↓

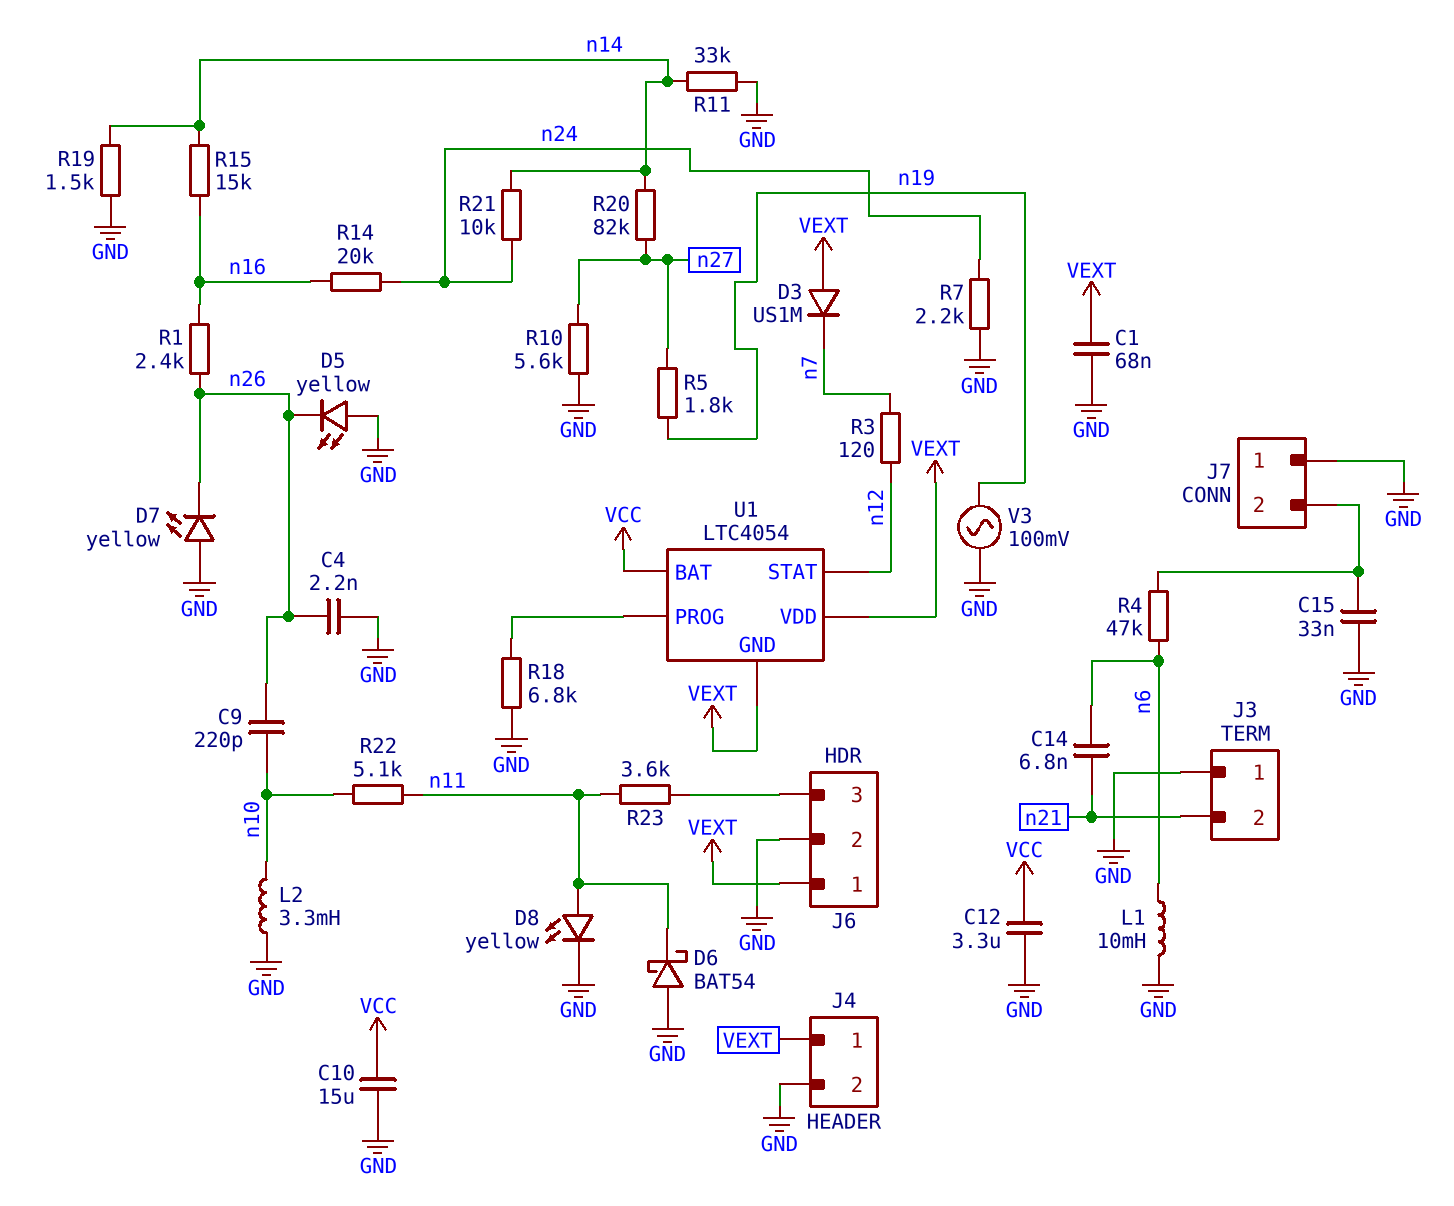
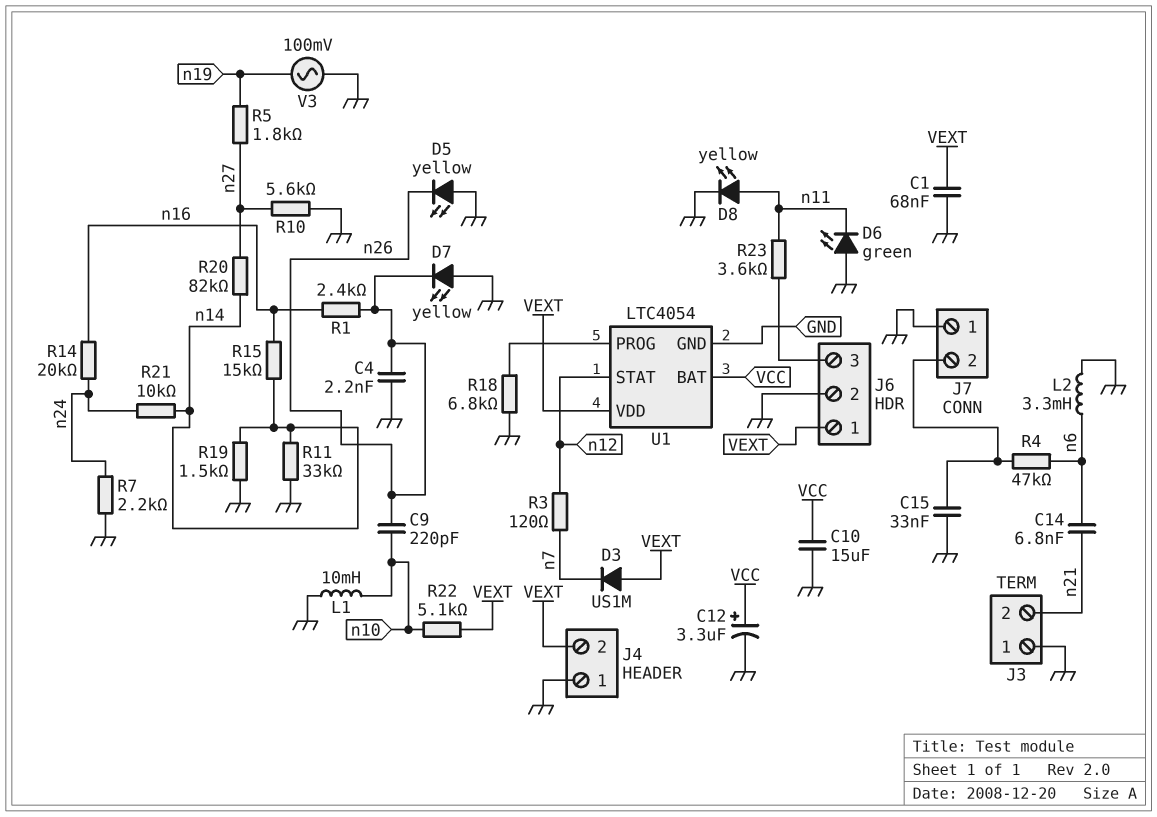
C12: 3.3uF (GND, VCC) -> 3.3uF (plus VCC, minus GND)
D6: schottky BAT54 (A GND, K n11) -> LED green (A GND, K n11)
J4 pin 1: VEXT -> GND
J4 pin 2: GND -> VEXT
L1: 10mH (GND, n6) -> 10mH (GND, n10)
L2: 3.3mH (GND, n10) -> 3.3mH (GND, n6)
R22: 5.1k (n10, n11) -> 5.1k (VEXT, n10)
U1 pin GND: VEXT -> GND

↑

Task directions
Scan the material above for the word "VEXT". Copy each line where it occurs.

Answer space
J4 pin 1: VEXT -> GND
J4 pin 2: GND -> VEXT
R22: 5.1k (n10, n11) -> 5.1k (VEXT, n10)
U1 pin GND: VEXT -> GND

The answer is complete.